[Entries from a dataset]
>>>>>

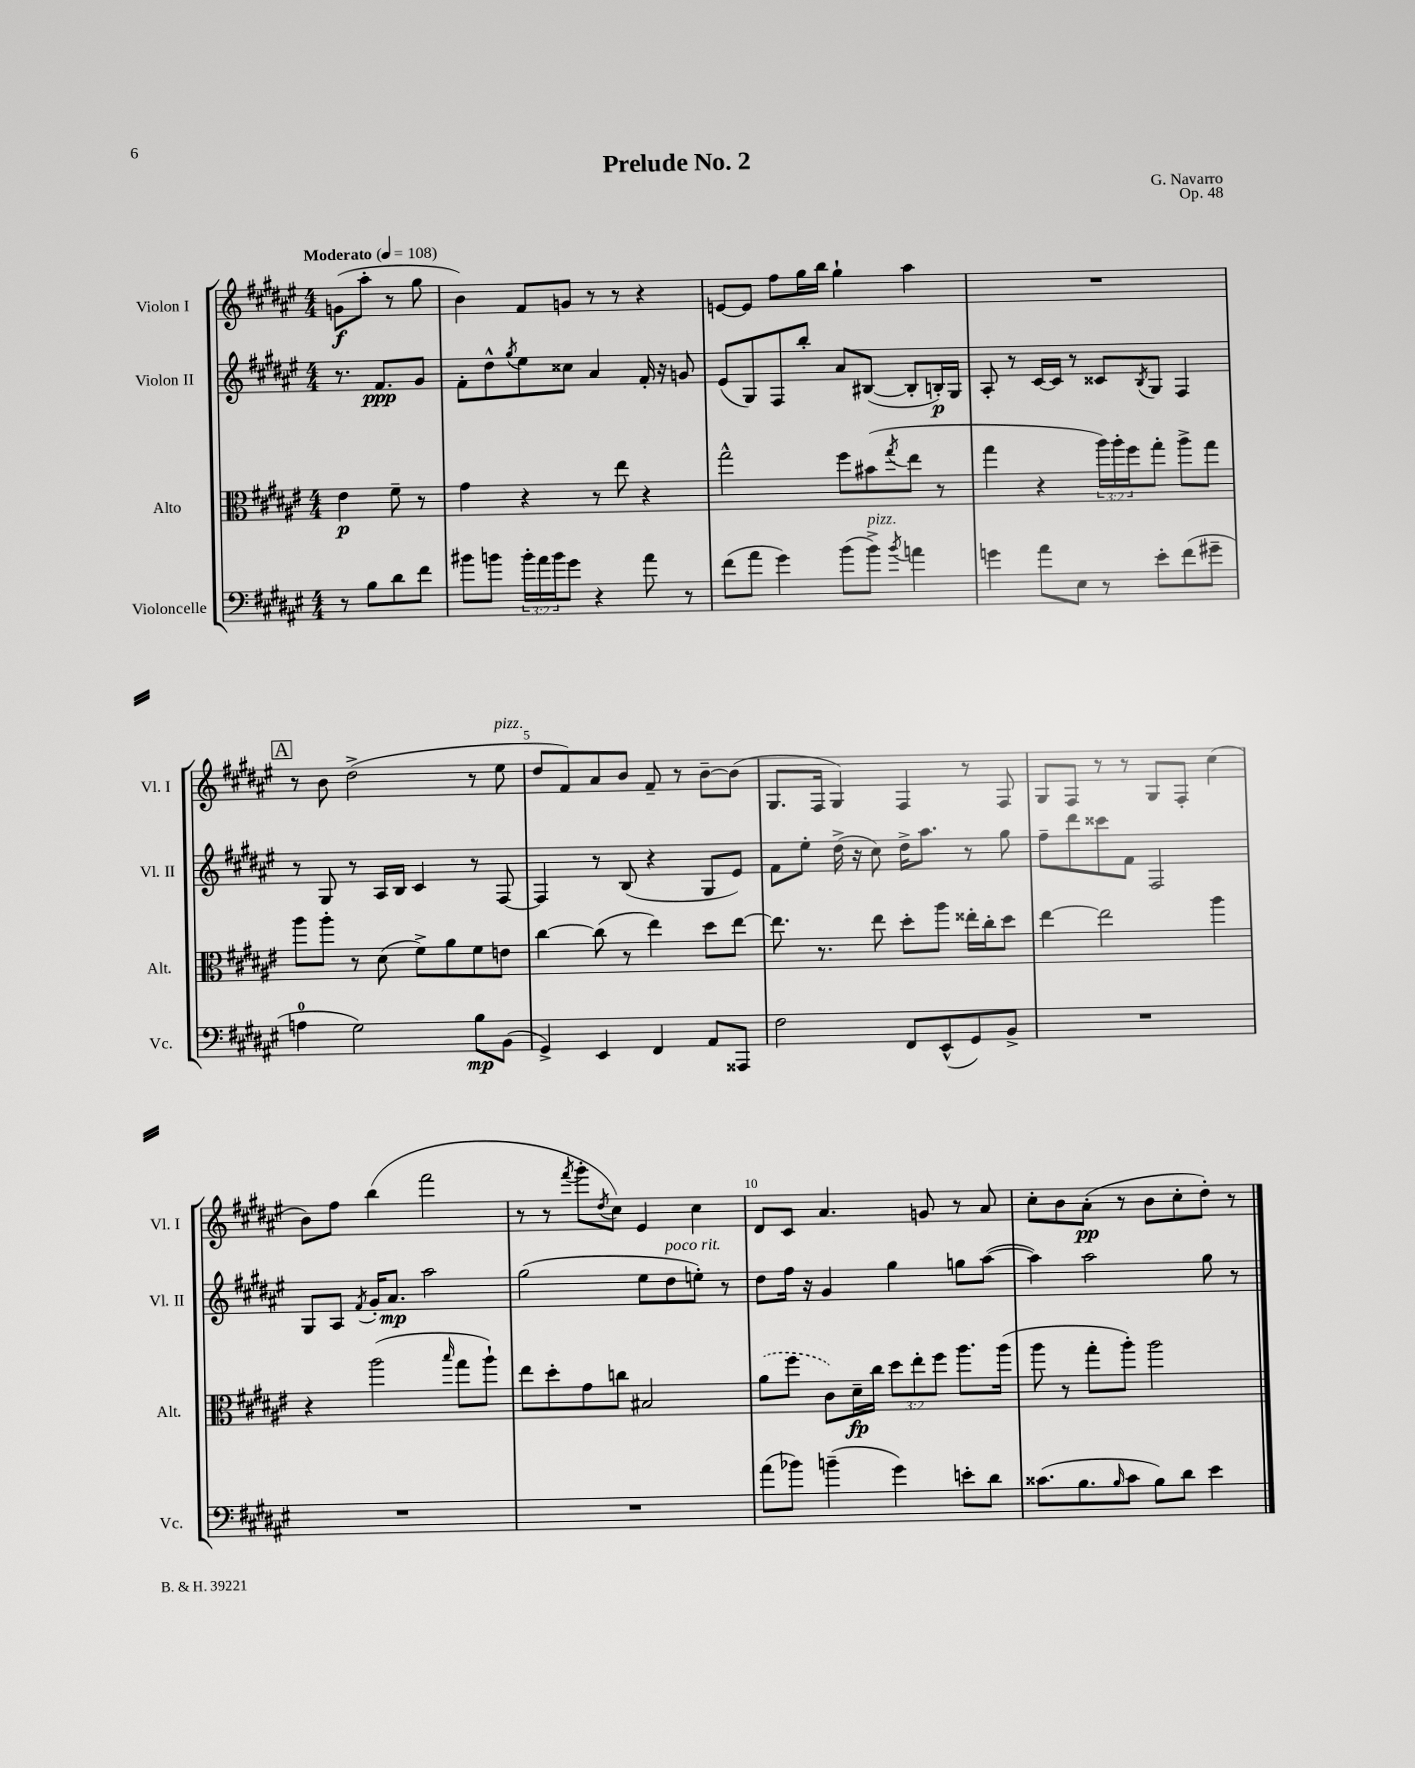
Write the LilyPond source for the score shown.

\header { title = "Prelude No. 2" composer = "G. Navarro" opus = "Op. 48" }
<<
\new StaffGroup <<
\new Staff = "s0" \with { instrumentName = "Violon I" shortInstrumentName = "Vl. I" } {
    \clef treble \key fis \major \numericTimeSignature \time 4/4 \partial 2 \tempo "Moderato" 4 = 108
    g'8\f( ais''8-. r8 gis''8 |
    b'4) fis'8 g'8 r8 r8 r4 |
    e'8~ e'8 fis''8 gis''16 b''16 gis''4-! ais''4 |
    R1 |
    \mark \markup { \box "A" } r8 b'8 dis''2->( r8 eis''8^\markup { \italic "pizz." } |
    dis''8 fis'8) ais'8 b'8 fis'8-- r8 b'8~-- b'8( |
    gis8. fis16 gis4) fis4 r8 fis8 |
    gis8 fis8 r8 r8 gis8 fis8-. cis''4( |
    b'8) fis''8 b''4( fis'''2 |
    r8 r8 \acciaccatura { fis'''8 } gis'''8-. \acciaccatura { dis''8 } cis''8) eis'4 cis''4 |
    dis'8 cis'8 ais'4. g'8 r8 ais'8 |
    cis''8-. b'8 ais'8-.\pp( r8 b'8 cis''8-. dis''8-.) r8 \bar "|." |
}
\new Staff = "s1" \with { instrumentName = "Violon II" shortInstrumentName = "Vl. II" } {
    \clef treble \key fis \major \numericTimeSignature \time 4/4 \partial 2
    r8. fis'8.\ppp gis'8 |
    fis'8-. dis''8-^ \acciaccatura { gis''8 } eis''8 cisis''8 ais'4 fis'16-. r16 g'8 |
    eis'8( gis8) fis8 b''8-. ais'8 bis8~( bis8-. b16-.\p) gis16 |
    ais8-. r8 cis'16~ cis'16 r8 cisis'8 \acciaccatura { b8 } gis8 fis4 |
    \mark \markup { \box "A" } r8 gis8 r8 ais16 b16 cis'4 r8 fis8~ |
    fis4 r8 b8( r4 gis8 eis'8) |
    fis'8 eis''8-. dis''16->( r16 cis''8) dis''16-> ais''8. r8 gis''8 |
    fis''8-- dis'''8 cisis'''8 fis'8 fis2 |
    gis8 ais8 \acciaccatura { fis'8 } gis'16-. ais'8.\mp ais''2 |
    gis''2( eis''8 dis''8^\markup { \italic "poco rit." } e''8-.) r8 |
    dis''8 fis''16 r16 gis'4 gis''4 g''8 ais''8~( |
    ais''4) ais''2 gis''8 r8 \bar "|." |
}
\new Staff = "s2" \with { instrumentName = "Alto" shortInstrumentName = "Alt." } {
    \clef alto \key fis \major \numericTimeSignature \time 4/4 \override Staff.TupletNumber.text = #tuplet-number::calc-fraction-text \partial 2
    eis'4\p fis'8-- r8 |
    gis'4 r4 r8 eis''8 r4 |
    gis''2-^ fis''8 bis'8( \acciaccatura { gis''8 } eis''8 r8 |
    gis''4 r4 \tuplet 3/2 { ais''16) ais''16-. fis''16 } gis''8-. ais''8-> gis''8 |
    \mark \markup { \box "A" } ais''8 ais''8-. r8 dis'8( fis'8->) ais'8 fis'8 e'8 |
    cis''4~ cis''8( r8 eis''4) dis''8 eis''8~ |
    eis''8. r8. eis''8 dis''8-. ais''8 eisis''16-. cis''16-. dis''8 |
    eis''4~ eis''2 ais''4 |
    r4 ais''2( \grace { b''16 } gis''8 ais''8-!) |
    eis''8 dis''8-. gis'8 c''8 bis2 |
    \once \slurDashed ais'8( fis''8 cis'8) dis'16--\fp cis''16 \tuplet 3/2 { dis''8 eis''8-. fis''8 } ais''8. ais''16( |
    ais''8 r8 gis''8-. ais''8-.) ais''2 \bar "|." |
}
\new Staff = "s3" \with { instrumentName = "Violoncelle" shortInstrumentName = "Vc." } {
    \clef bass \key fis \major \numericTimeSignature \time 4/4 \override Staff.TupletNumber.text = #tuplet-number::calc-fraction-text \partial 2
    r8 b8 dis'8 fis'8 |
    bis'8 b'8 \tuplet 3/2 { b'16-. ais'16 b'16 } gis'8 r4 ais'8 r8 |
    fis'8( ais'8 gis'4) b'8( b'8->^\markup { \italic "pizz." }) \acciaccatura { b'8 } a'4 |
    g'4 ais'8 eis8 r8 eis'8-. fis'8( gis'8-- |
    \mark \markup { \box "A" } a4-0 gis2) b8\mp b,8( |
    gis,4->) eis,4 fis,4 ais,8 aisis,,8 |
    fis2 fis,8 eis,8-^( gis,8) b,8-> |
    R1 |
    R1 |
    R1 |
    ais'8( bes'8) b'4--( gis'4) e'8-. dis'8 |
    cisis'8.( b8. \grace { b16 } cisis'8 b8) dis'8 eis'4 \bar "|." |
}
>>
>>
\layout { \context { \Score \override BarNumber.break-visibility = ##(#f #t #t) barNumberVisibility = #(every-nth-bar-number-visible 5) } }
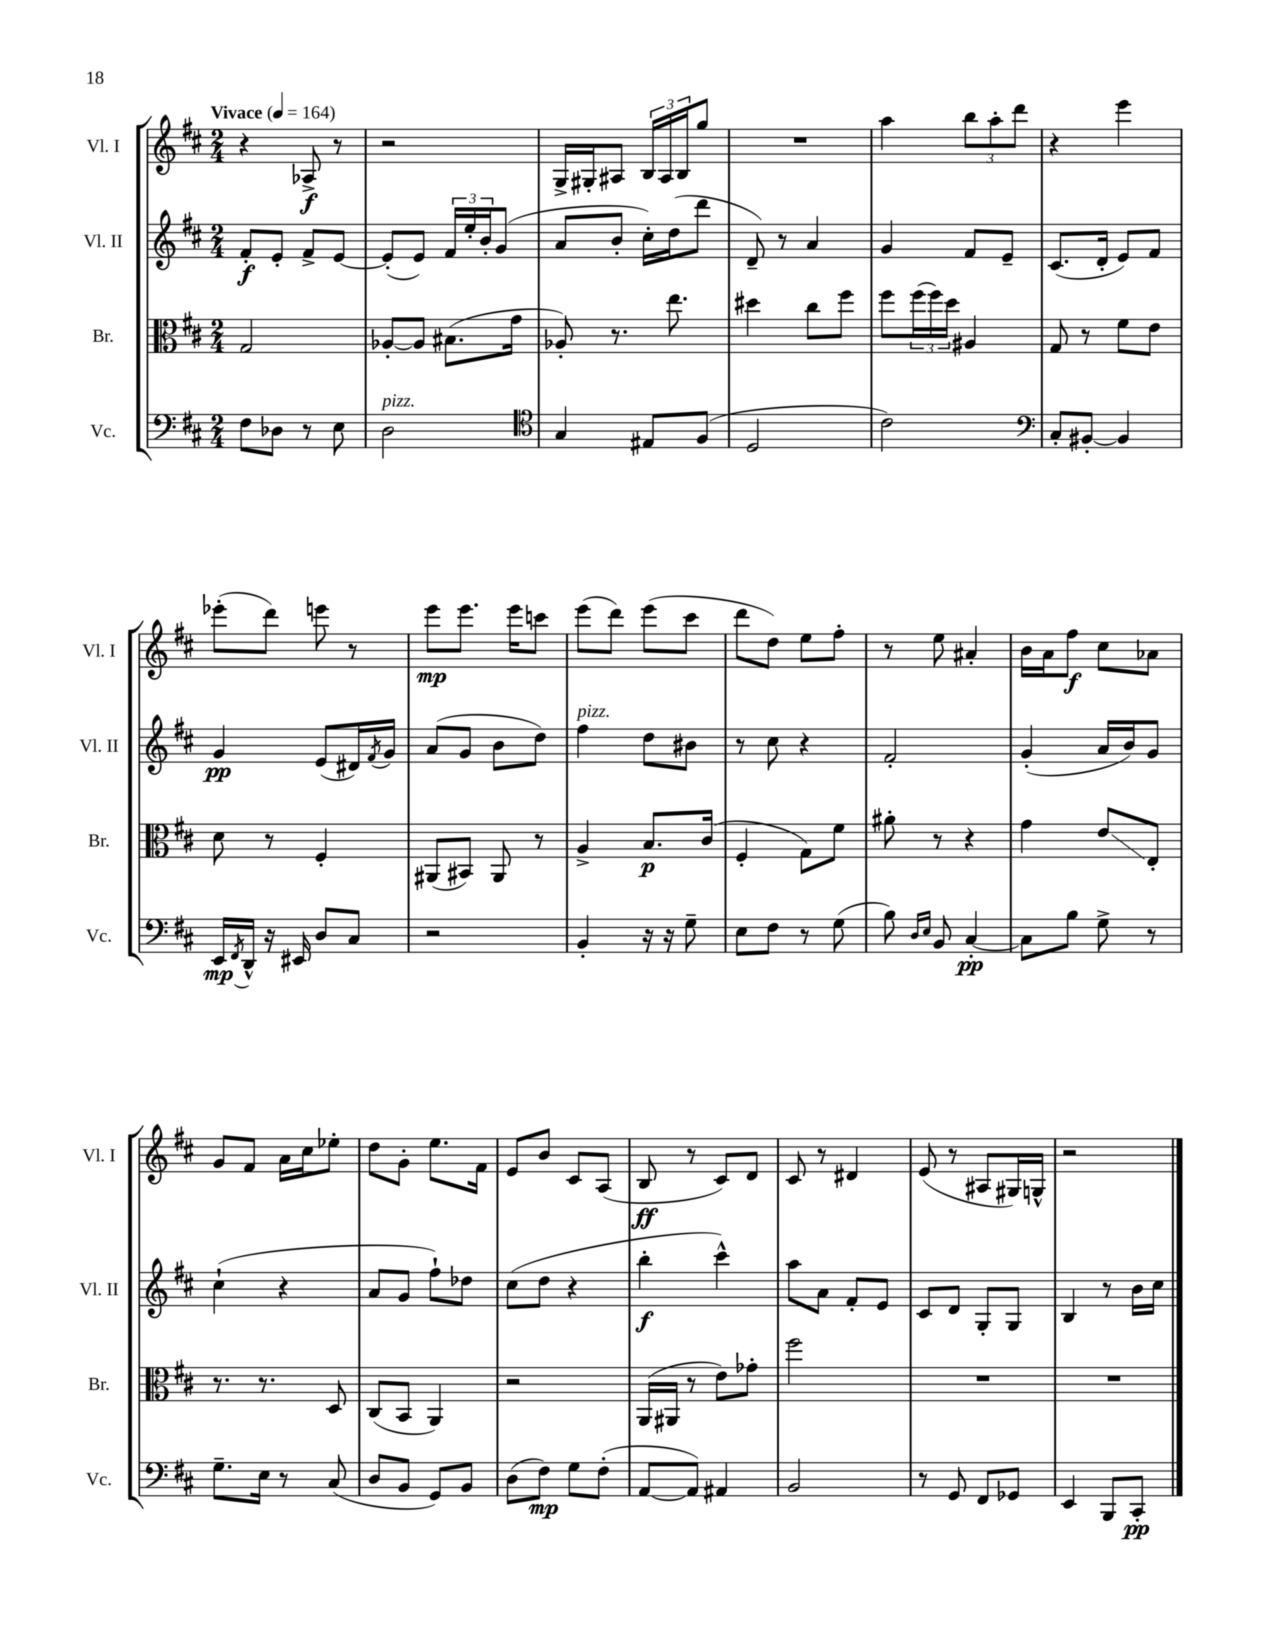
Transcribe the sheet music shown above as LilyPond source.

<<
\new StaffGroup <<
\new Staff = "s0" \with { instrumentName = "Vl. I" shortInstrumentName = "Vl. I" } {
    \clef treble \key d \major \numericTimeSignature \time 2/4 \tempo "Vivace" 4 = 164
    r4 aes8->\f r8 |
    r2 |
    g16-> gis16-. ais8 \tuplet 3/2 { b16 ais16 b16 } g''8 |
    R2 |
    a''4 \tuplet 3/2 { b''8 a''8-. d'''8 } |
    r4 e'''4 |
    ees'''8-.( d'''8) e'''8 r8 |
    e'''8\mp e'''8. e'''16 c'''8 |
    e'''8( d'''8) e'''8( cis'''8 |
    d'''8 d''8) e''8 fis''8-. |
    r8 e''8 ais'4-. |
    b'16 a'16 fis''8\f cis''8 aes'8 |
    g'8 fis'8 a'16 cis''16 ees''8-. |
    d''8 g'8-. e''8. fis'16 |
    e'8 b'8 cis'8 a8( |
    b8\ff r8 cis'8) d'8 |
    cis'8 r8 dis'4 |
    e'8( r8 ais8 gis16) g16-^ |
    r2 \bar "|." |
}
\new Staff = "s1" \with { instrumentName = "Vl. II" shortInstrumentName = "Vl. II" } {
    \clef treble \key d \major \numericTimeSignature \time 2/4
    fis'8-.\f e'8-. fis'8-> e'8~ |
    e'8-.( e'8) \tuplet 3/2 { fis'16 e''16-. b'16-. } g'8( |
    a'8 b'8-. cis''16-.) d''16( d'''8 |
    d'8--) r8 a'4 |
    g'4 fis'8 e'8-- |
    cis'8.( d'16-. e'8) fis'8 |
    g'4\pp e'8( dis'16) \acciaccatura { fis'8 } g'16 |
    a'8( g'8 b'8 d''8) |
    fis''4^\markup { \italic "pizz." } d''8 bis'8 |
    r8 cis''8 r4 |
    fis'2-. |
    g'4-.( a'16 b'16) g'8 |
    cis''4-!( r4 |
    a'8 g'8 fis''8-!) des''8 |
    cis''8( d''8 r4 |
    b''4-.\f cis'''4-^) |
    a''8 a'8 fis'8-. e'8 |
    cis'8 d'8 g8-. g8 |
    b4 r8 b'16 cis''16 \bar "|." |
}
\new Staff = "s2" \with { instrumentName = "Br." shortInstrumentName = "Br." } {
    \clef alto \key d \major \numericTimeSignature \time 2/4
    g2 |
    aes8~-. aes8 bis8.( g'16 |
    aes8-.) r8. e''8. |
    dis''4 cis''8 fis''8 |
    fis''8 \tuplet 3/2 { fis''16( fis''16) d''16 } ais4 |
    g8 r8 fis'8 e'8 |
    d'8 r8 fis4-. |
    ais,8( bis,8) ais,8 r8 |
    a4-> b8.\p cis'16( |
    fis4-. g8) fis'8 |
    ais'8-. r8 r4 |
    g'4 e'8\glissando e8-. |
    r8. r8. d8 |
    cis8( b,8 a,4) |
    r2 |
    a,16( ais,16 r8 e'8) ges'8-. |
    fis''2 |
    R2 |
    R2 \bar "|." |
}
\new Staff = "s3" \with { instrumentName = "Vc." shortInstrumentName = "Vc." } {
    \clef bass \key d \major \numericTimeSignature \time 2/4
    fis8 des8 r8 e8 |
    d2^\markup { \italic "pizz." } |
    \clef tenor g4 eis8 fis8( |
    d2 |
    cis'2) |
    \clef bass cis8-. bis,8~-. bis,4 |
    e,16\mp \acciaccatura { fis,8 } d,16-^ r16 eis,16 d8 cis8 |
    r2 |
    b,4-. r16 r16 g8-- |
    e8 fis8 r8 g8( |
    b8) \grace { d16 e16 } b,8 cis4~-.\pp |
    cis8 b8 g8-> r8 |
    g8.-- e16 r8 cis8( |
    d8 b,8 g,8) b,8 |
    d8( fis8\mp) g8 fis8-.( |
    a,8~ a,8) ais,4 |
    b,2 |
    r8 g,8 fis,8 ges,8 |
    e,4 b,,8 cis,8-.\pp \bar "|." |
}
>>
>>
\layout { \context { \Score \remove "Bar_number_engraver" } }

<<<<<

[SHORT PROBLEM]
Report every line above that contains the string "instrumentName", treating uppercase and lowercase letters as different.

[COMPLETE OUTPUT]
\new Staff = "s0" \with { instrumentName = "Violon I" shortInstrumentName = "Vl. I" } {
\new Staff = "s1" \with { instrumentName = "Violon II" shortInstrumentName = "Vl. II" } {
\new Staff = "s2" \with { instrumentName = "Alto" shortInstrumentName = "Alt." } {
\new Staff = "s3" \with { instrumentName = "Violoncelle" shortInstrumentName = "Vc." } {
\new Staff = "s0" \with { instrumentName = "Vl. I" shortInstrumentName = "Vl. I" } {
\new Staff = "s1" \with { instrumentName = "Vl. II" shortInstrumentName = "Vl. II" } {
\new Staff = "s2" \with { instrumentName = "Br." shortInstrumentName = "Br." } {
\new Staff = "s3" \with { instrumentName = "Vc." shortInstrumentName = "Vc." } {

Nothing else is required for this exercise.